# Your goal
Repeat the whole listing word for word, skipping pictures.
:: Input data ::
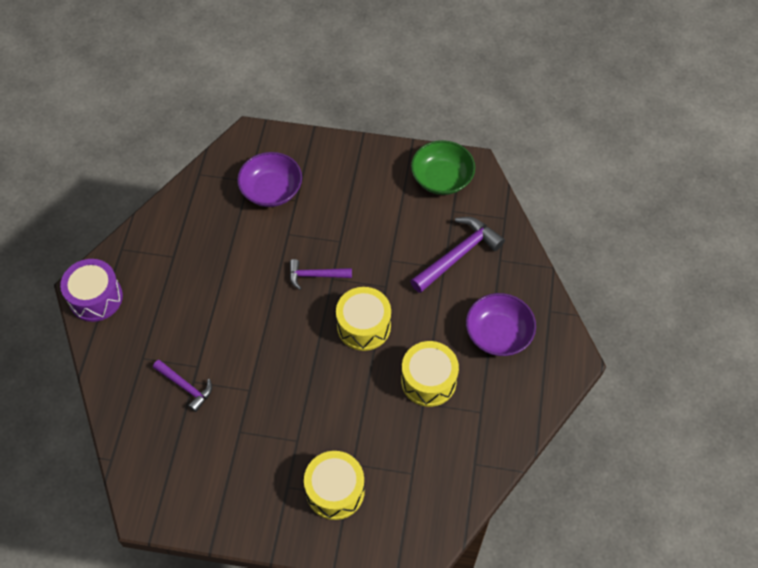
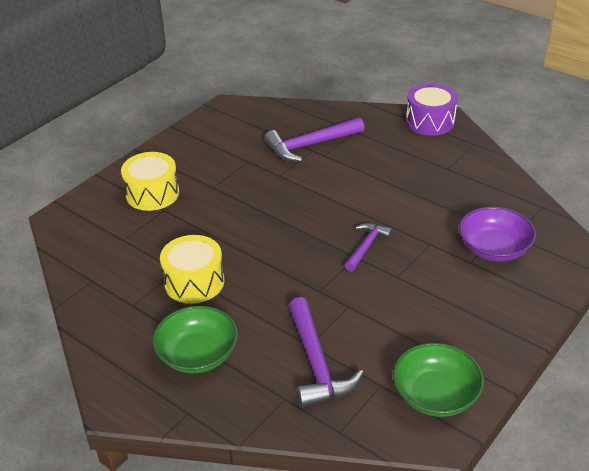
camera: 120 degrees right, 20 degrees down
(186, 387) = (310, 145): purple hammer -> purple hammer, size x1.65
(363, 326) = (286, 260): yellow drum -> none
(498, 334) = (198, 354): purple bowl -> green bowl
:::
# Result for this task
camera: 120 degrees right, 20 degrees down
(186, 387) = (310, 145): purple hammer -> purple hammer, size x1.65
(363, 326) = (286, 260): yellow drum -> none
(498, 334) = (198, 354): purple bowl -> green bowl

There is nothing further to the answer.